TASK INSTRUCTIONS:
Only some lines are wanted. Transcribe, exactly, the lines below from the line with "U5 pin in-: CMP -> GND" up to and including the line with "C3: 2200uF (plus".
-- -- --
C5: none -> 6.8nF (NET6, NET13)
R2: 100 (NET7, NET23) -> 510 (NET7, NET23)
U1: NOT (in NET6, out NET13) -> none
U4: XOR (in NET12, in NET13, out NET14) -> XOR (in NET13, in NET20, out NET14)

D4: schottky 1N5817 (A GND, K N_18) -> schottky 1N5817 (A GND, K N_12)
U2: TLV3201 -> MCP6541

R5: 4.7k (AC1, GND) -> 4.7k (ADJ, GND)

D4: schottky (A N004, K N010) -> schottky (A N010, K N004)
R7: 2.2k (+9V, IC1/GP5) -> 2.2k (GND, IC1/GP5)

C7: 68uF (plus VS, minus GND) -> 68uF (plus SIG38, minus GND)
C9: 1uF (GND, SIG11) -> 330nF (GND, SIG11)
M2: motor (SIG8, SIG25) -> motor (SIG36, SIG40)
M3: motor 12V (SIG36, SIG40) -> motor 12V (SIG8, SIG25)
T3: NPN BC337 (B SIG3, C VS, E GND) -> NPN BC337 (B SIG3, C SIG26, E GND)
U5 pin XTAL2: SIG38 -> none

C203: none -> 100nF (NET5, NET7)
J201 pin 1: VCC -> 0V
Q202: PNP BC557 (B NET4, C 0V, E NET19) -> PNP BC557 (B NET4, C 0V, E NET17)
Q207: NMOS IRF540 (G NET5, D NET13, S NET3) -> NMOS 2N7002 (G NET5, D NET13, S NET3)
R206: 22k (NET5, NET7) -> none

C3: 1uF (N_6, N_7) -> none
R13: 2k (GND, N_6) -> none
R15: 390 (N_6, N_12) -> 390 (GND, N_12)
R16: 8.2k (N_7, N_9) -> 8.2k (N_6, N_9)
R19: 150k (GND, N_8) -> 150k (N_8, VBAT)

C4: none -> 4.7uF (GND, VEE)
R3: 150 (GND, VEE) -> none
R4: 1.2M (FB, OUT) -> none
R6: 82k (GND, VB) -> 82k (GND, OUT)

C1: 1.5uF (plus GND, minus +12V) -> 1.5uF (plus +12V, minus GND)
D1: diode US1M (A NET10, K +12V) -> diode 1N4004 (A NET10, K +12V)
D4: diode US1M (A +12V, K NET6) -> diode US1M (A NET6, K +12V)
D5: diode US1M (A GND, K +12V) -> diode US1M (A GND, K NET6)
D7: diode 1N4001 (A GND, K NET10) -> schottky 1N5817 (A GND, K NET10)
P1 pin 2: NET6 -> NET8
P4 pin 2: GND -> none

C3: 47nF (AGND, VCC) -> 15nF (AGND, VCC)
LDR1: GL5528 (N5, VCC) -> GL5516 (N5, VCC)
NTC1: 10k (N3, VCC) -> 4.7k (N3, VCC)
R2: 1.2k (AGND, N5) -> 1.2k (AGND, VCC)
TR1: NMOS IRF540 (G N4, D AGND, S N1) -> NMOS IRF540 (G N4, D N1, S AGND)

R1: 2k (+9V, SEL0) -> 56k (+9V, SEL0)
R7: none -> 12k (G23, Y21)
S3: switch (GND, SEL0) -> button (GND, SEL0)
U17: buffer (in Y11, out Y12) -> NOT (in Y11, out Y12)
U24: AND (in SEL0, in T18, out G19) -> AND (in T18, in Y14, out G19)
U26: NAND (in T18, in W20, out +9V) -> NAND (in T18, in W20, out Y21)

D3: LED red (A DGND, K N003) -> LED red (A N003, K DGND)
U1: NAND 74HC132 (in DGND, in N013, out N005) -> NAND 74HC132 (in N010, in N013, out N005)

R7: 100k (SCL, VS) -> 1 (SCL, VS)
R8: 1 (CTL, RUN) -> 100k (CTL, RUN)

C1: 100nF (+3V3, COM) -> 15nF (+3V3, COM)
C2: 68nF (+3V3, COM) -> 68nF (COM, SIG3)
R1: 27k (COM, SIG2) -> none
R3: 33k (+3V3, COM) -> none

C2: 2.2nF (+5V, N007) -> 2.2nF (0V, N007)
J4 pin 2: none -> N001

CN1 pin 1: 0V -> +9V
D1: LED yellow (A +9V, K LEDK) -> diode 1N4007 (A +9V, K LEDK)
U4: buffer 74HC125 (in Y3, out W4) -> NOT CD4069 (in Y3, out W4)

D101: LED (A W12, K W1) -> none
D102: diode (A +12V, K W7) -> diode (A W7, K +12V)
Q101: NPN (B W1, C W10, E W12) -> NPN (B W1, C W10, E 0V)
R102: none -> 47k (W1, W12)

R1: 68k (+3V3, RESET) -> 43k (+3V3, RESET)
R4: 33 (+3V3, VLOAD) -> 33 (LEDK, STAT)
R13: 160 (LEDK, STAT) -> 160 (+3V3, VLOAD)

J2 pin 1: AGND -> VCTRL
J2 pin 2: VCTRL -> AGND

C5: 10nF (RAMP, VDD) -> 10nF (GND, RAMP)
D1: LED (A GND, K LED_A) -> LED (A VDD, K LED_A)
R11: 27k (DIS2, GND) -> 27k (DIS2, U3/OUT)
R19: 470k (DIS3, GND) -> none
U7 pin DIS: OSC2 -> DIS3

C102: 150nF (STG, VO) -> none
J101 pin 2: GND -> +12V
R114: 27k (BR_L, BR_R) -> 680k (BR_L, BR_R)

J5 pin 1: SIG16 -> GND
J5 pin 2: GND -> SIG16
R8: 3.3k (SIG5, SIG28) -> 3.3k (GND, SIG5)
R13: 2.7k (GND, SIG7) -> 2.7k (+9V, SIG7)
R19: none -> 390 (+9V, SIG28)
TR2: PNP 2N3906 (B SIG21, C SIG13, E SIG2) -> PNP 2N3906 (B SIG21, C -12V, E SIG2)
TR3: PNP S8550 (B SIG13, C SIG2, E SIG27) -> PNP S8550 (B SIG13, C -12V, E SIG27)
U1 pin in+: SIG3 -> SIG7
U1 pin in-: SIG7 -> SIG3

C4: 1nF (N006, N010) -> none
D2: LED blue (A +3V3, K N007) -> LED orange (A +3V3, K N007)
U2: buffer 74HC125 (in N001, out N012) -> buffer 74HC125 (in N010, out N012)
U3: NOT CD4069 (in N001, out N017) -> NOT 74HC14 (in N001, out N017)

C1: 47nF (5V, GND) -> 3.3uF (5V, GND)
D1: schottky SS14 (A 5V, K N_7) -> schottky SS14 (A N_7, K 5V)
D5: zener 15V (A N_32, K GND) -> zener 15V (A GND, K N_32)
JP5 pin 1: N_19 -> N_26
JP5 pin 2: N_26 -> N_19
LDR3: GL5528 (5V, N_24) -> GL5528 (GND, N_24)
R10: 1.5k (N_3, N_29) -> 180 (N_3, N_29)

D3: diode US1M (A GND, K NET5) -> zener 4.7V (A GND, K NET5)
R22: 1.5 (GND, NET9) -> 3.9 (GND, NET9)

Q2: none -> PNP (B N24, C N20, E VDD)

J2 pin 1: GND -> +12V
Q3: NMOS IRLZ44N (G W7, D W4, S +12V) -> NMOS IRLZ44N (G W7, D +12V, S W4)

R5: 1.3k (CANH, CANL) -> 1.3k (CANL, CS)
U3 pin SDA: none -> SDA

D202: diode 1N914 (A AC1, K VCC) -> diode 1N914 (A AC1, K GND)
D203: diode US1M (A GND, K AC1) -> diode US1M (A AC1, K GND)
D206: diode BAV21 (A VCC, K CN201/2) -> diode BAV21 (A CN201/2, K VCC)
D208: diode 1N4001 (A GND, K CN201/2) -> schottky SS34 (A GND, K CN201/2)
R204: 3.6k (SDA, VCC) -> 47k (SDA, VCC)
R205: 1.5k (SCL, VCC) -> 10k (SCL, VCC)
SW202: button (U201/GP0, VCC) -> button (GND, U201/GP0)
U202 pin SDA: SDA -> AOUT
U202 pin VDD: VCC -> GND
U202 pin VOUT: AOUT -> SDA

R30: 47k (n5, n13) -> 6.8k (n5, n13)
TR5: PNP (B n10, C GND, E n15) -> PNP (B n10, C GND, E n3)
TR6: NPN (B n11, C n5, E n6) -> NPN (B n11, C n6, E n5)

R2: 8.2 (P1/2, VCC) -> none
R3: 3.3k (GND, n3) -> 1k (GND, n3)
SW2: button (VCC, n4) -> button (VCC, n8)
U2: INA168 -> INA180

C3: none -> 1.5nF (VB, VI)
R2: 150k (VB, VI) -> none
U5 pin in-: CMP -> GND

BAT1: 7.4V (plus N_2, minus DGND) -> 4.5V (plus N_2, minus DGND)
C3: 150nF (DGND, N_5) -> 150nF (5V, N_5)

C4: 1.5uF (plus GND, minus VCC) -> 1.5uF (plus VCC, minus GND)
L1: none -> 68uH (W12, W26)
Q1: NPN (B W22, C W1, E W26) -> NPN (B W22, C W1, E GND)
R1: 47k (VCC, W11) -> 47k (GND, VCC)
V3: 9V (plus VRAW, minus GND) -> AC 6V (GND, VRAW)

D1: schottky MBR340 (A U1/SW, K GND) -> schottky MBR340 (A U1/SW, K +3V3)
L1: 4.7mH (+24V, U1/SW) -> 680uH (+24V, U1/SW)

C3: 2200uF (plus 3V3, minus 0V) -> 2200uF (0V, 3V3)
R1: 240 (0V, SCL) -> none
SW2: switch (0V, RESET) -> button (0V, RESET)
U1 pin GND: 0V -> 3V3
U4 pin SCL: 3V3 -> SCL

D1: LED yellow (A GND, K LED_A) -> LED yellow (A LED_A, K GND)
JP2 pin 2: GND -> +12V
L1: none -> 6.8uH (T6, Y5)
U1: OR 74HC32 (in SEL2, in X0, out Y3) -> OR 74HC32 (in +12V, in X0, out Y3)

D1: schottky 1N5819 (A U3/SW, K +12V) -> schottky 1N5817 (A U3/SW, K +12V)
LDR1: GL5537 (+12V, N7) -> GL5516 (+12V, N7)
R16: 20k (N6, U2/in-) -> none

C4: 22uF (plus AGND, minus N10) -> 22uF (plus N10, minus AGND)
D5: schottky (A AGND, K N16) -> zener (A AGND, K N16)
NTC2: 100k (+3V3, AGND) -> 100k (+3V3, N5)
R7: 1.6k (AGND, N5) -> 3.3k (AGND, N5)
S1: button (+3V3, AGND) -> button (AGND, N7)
-- -- --
TASK RESULT:
U5 pin in-: CMP -> GND

BAT1: 7.4V (plus N_2, minus DGND) -> 4.5V (plus N_2, minus DGND)
C3: 150nF (DGND, N_5) -> 150nF (5V, N_5)

C4: 1.5uF (plus GND, minus VCC) -> 1.5uF (plus VCC, minus GND)
L1: none -> 68uH (W12, W26)
Q1: NPN (B W22, C W1, E W26) -> NPN (B W22, C W1, E GND)
R1: 47k (VCC, W11) -> 47k (GND, VCC)
V3: 9V (plus VRAW, minus GND) -> AC 6V (GND, VRAW)

D1: schottky MBR340 (A U1/SW, K GND) -> schottky MBR340 (A U1/SW, K +3V3)
L1: 4.7mH (+24V, U1/SW) -> 680uH (+24V, U1/SW)

C3: 2200uF (plus 3V3, minus 0V) -> 2200uF (0V, 3V3)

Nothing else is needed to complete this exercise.